◆ JOB: Express each line of the data below as a JSON list of strings, from the line containing "chronicled (100, 1109)" down to the line containing "airless (543, 645)". Use one string per line, include both of those lines, and leave out any blank lines.

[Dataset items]
········

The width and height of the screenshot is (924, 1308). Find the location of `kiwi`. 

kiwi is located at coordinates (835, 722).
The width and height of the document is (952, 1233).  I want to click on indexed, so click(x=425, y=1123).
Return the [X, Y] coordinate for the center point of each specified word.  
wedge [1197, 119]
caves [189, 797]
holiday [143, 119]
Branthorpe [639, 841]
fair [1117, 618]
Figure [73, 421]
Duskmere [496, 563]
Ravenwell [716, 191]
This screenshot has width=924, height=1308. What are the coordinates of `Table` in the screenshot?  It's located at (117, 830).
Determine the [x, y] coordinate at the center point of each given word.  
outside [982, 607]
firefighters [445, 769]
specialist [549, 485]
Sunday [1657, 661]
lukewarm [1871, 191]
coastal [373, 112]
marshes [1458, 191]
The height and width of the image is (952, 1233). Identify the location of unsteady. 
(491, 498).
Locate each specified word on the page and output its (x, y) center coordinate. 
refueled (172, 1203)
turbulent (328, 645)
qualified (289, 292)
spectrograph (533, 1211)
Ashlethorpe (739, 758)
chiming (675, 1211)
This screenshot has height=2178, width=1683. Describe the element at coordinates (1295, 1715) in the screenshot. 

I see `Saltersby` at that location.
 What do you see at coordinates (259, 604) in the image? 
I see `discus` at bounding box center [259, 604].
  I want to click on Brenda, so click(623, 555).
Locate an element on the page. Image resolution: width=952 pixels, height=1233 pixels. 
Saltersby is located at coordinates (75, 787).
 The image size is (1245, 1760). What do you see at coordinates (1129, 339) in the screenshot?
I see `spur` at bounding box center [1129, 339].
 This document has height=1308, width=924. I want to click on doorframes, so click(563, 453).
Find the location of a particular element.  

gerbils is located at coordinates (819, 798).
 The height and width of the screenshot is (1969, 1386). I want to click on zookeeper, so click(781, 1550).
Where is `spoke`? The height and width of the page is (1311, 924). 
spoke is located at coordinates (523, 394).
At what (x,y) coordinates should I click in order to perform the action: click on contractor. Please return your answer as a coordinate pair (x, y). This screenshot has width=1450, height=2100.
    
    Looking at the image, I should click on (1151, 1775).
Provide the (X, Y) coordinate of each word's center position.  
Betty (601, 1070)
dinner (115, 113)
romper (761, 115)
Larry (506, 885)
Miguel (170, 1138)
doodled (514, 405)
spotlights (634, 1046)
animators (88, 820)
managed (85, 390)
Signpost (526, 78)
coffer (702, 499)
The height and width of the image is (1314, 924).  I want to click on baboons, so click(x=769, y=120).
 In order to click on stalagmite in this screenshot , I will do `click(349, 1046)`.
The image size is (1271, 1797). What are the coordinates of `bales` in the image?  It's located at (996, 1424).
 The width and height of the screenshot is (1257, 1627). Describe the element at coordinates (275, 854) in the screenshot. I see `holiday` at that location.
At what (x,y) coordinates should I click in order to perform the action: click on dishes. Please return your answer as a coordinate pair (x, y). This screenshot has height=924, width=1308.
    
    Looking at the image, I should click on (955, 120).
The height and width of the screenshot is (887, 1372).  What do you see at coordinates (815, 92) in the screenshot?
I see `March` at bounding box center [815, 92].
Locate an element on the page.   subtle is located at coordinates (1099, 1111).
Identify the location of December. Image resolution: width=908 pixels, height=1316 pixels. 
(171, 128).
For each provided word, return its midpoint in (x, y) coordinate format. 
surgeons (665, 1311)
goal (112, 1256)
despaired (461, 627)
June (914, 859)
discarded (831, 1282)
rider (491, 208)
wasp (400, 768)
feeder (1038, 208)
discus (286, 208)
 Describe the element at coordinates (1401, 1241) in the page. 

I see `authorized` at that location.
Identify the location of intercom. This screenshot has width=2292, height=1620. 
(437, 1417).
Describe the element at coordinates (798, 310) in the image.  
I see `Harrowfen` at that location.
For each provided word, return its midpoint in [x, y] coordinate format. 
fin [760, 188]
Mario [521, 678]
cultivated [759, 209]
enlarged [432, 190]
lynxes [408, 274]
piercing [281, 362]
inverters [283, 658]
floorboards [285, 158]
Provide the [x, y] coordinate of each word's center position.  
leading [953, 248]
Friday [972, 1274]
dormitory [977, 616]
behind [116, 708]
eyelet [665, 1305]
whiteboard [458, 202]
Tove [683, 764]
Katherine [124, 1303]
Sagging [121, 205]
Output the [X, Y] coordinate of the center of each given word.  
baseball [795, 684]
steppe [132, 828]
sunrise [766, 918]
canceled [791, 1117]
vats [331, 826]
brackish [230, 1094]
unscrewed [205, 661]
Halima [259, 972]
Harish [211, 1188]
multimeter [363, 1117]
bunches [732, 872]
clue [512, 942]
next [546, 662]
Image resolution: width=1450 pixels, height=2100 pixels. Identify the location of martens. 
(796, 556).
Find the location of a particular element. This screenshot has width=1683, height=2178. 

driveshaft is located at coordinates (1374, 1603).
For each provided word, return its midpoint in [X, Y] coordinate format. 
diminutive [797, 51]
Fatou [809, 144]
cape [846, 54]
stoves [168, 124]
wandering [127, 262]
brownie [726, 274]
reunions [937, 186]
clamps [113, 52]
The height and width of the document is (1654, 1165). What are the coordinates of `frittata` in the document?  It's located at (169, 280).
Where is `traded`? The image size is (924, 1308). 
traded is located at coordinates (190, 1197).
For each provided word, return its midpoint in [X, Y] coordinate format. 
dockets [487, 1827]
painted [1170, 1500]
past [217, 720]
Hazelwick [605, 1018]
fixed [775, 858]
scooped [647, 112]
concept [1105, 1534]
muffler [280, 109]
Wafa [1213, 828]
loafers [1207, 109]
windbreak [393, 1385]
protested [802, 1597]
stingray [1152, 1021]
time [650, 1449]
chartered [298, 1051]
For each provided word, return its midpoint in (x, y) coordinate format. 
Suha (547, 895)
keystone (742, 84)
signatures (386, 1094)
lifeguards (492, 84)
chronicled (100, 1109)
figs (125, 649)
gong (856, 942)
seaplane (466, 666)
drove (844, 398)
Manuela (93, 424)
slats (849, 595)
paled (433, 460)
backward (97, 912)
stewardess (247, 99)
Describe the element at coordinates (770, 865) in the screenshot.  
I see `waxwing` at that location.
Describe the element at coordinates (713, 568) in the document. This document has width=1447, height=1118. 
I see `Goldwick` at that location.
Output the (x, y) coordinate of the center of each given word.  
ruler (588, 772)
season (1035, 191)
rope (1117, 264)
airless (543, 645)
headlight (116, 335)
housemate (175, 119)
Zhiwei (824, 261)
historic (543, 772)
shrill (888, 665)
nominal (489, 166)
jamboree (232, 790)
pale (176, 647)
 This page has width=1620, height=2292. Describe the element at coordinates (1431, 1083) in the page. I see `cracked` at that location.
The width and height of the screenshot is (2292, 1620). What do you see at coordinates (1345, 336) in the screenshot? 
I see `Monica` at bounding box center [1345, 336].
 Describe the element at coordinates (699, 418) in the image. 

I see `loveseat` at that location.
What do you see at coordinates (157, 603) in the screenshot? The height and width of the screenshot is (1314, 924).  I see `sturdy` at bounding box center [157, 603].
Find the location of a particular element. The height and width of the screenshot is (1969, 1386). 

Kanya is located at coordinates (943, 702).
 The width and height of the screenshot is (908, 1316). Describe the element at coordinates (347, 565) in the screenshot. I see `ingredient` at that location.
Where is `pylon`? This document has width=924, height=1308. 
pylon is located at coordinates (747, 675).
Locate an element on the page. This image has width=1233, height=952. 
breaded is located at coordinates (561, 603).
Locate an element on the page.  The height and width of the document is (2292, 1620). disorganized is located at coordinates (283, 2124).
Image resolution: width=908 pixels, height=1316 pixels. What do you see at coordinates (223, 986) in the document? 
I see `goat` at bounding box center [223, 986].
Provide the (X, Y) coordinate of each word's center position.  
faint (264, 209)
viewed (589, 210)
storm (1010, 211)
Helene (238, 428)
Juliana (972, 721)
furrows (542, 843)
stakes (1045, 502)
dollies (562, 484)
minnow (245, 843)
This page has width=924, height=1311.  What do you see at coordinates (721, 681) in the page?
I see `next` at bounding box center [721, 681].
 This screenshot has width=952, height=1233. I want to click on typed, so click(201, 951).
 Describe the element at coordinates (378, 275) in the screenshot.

········

◆ WORKED ANSWER:
[
  "chronicled (100, 1109)",
  "figs (125, 649)",
  "gong (856, 942)",
  "seaplane (466, 666)",
  "drove (844, 398)",
  "Manuela (93, 424)",
  "slats (849, 595)",
  "paled (433, 460)",
  "backward (97, 912)",
  "stewardess (247, 99)",
  "Describe the element at coordinates (770, 865) in the screenshot.  ",
  "I see `waxwing` at that location.",
  "Describe the element at coordinates (713, 568) in the document. This document has width=1447, height=1118. ",
  "I see `Goldwick` at that location.",
  "Output the (x, y) coordinate of the center of each given word.  ",
  "ruler (588, 772)",
  "season (1035, 191)",
  "rope (1117, 264)",
  "airless (543, 645)"
]